◆ Data for analysis:
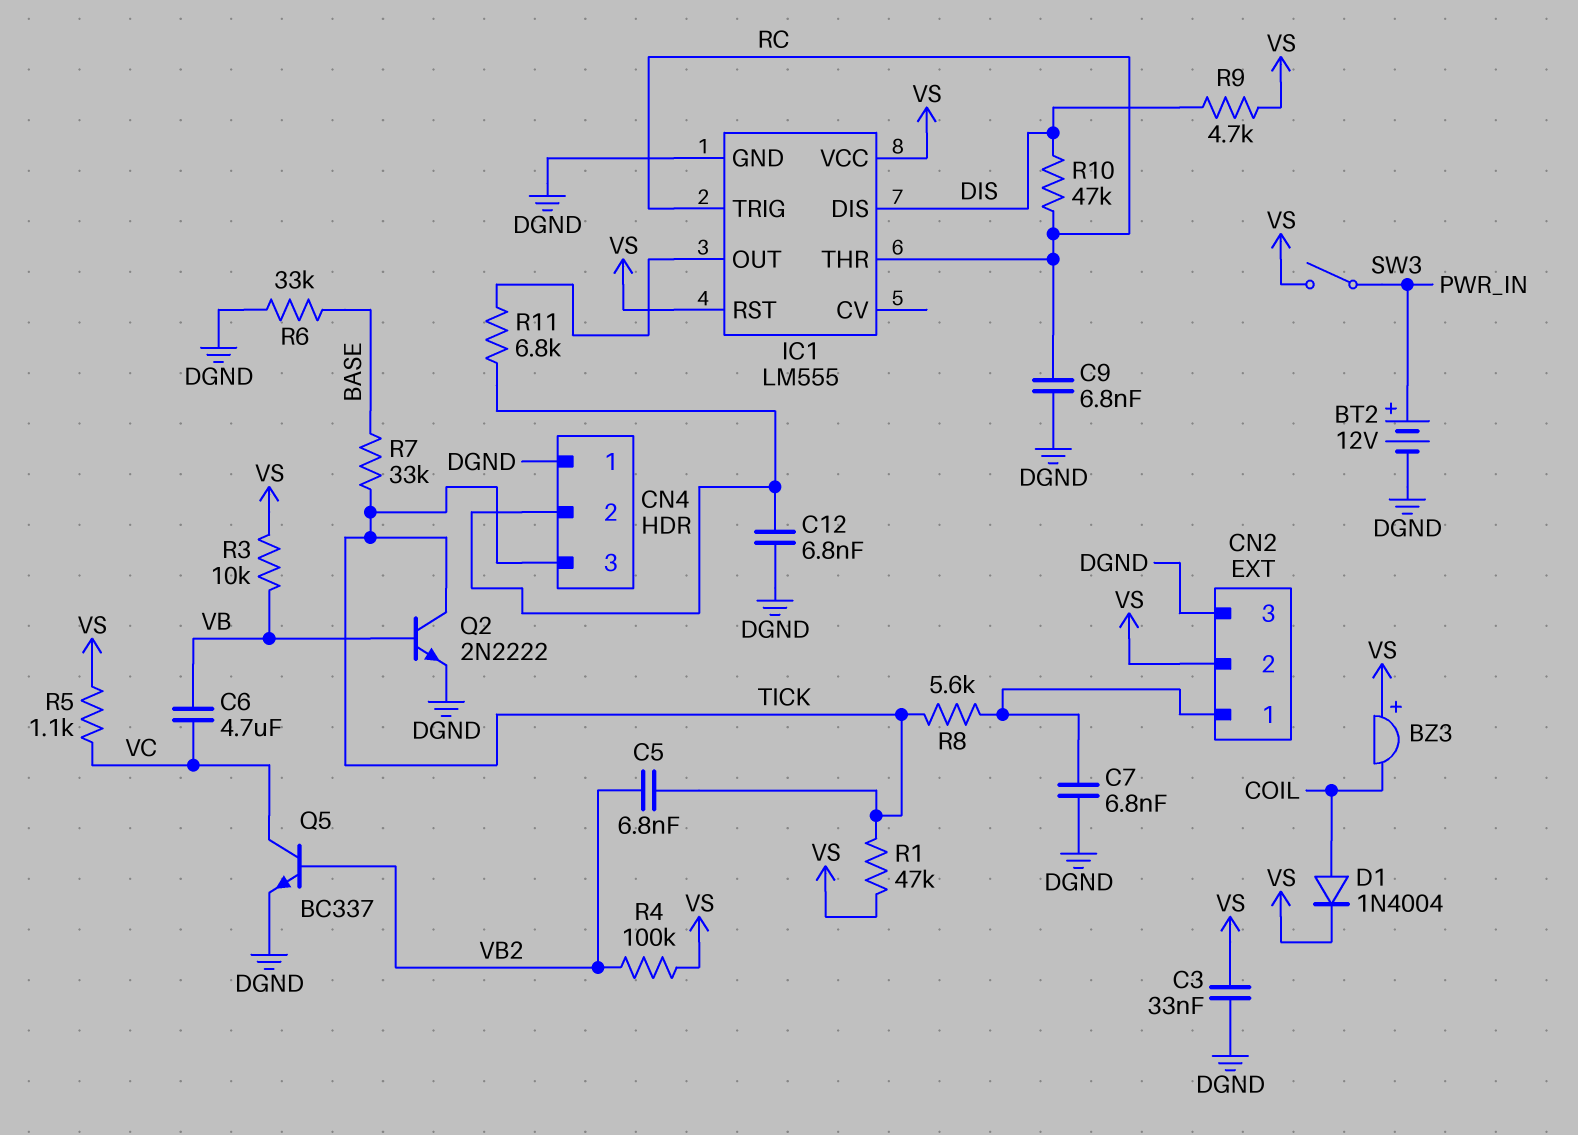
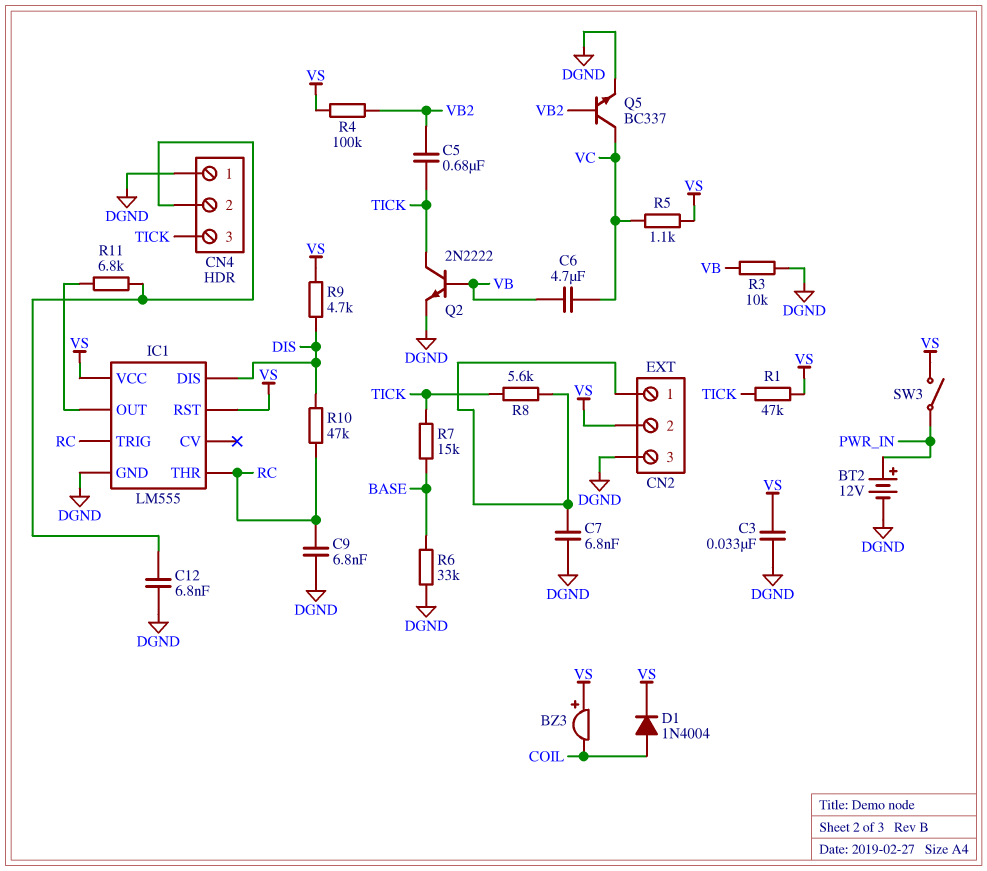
C5: 6.8nF (TICK, VB2) -> 680nF (TICK, VB2)
R3: 10k (VB, VS) -> 10k (DGND, VB)
R7: 33k (BASE, TICK) -> 15k (BASE, TICK)

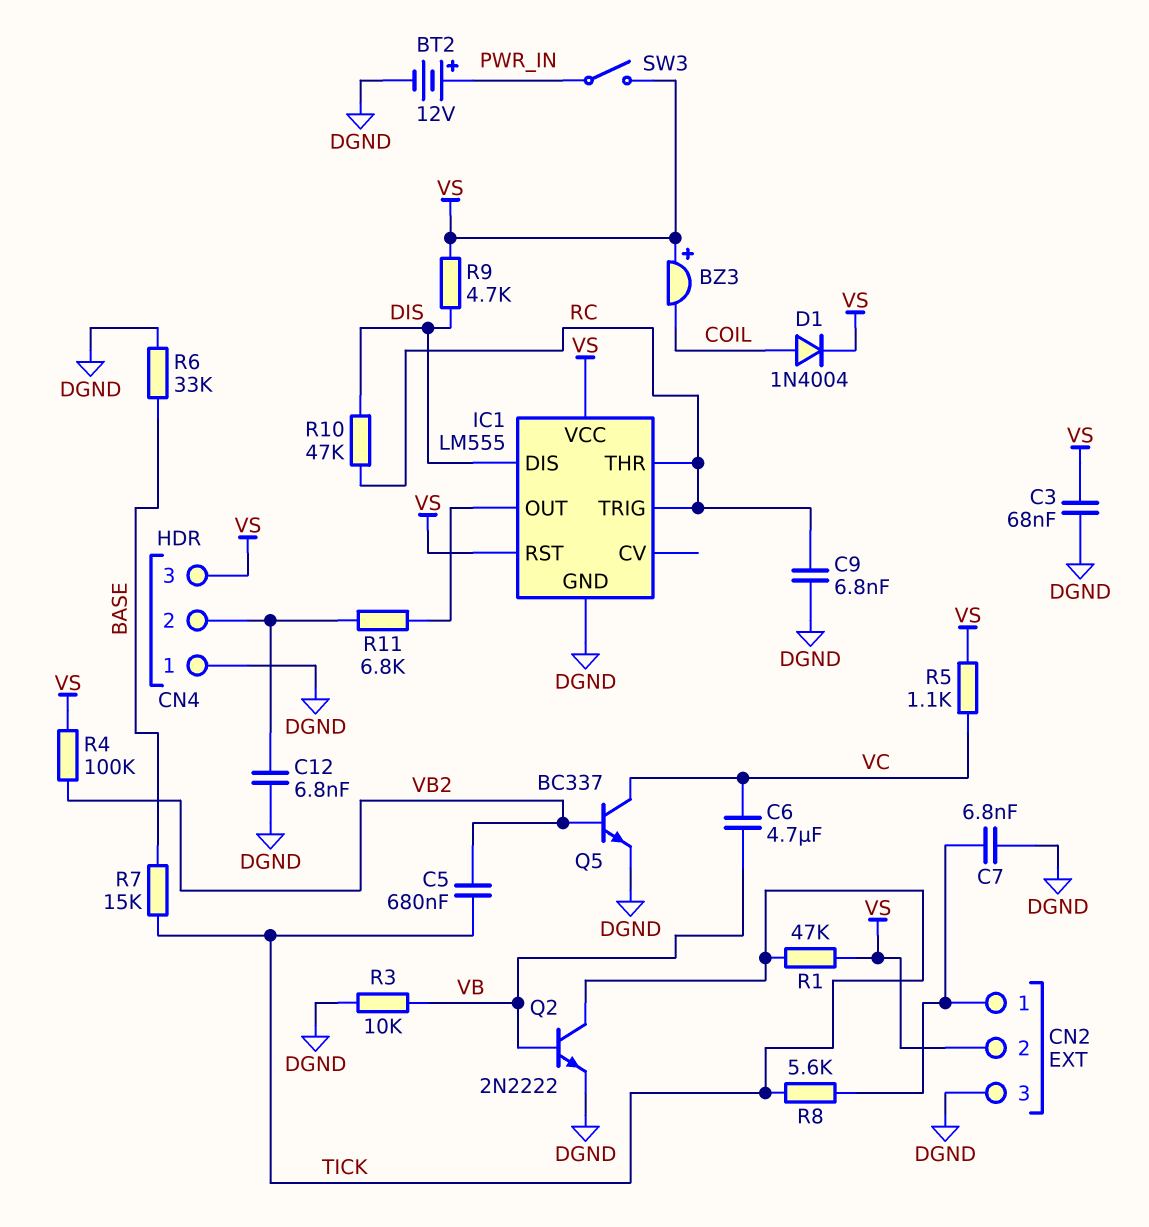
C3: 33nF (DGND, VS) -> 68nF (DGND, VS)
CN4 pin 3: TICK -> VS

◆ Problem statement: Gather every line from the listing above in which the word "TICK" appears.

◆ Result of this exercise:
C5: 6.8nF (TICK, VB2) -> 680nF (TICK, VB2)
R7: 33k (BASE, TICK) -> 15k (BASE, TICK)
CN4 pin 3: TICK -> VS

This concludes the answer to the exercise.